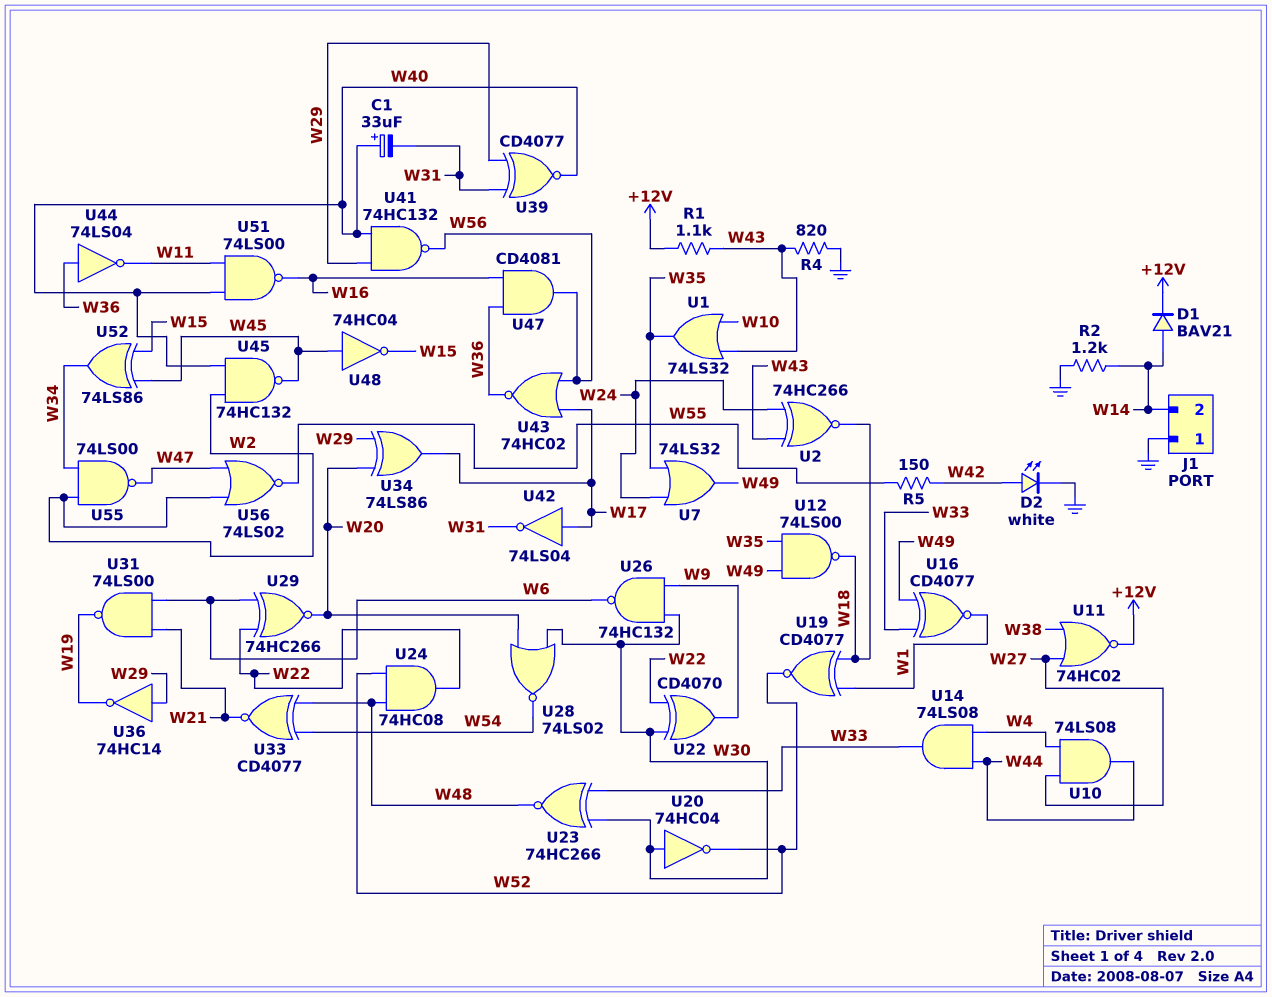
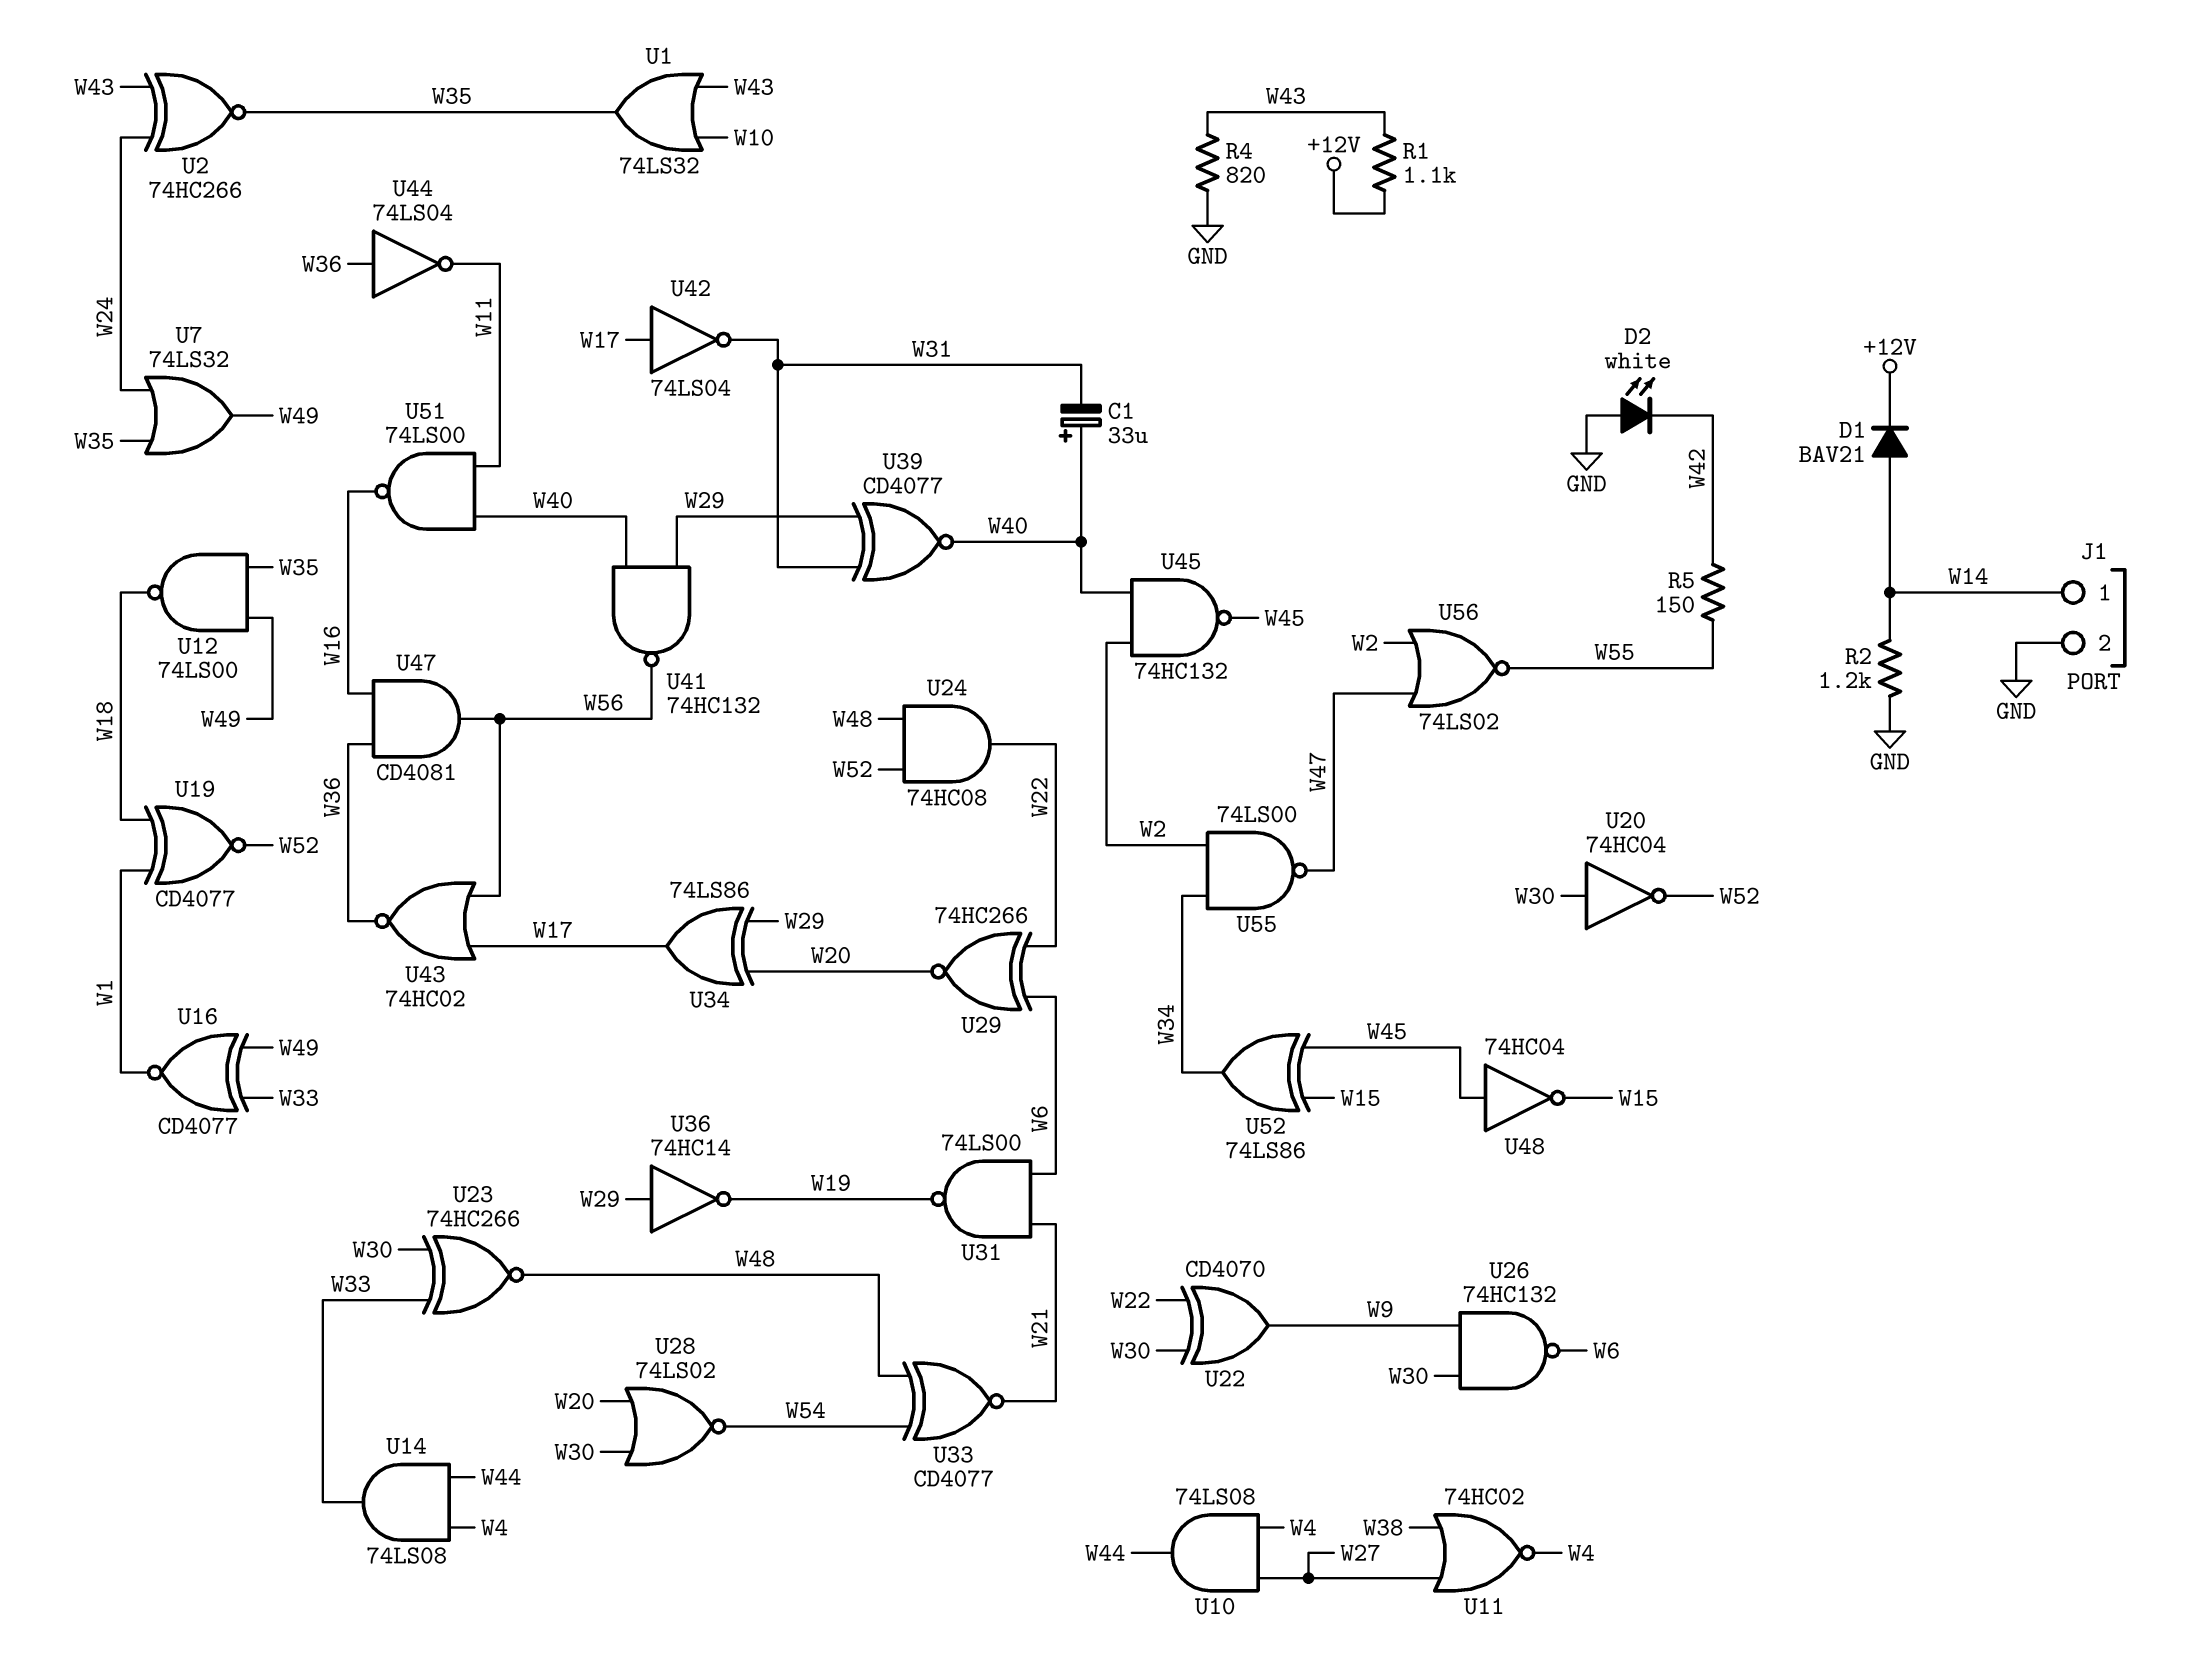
D2: LED white (A W42, K GND) -> LED white (A GND, K W42)
J1 pin 1: GND -> W14
J1 pin 2: W14 -> GND
U2: XNOR 74HC266 (in W24, in W43, out W18) -> XNOR 74HC266 (in W24, in W43, out W35)
U11: NOR 74HC02 (in W27, in W38, out +12V) -> NOR 74HC02 (in W27, in W38, out W4)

# # # # # # #

*Work order*
The whole listing is to be written out exactly; the pictures stay out of the copy.

*Solution to the exercise*
D2: LED white (A W42, K GND) -> LED white (A GND, K W42)
J1 pin 1: GND -> W14
J1 pin 2: W14 -> GND
U2: XNOR 74HC266 (in W24, in W43, out W18) -> XNOR 74HC266 (in W24, in W43, out W35)
U11: NOR 74HC02 (in W27, in W38, out +12V) -> NOR 74HC02 (in W27, in W38, out W4)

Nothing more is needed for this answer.